■ EXERCISE OBJECTIVE ■
All that is wanted is the exact text of each line from the one with "(489, 324) = (565, 188): green" to the close of the listing, ends included.

■ MATERIAL TO PROCESS ■
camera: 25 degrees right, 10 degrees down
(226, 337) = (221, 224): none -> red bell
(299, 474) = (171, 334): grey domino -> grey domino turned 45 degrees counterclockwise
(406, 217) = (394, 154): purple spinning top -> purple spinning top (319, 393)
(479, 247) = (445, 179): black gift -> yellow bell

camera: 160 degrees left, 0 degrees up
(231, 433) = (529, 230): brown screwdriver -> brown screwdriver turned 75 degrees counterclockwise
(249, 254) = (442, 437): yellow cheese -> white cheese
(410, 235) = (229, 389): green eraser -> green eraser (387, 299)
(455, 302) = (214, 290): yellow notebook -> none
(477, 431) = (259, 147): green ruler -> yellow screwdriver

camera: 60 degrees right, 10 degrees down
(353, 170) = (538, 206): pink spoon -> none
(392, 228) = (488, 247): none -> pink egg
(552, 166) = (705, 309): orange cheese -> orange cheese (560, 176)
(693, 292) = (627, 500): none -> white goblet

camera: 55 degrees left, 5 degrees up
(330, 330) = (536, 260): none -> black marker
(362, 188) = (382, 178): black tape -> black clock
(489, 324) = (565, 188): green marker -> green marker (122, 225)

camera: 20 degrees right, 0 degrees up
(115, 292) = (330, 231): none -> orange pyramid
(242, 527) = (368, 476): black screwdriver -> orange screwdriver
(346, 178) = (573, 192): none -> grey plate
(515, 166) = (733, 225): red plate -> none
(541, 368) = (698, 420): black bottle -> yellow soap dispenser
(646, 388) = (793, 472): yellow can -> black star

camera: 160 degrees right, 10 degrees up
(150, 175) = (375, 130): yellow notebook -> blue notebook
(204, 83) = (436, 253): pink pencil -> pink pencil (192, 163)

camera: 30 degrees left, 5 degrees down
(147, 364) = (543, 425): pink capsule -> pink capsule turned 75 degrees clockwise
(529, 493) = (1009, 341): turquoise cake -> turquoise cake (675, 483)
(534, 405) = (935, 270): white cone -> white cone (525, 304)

■ RESPONSE BELOW ■
(489, 324) = (565, 188): green marker -> green marker (122, 225)

camera: 20 degrees right, 0 degrees up
(115, 292) = (330, 231): none -> orange pyramid
(242, 527) = (368, 476): black screwdriver -> orange screwdriver
(346, 178) = (573, 192): none -> grey plate
(515, 166) = (733, 225): red plate -> none
(541, 368) = (698, 420): black bottle -> yellow soap dispenser
(646, 388) = (793, 472): yellow can -> black star

camera: 160 degrees right, 10 degrees up
(150, 175) = (375, 130): yellow notebook -> blue notebook
(204, 83) = (436, 253): pink pencil -> pink pencil (192, 163)

camera: 30 degrees left, 5 degrees down
(147, 364) = (543, 425): pink capsule -> pink capsule turned 75 degrees clockwise
(529, 493) = (1009, 341): turquoise cake -> turquoise cake (675, 483)
(534, 405) = (935, 270): white cone -> white cone (525, 304)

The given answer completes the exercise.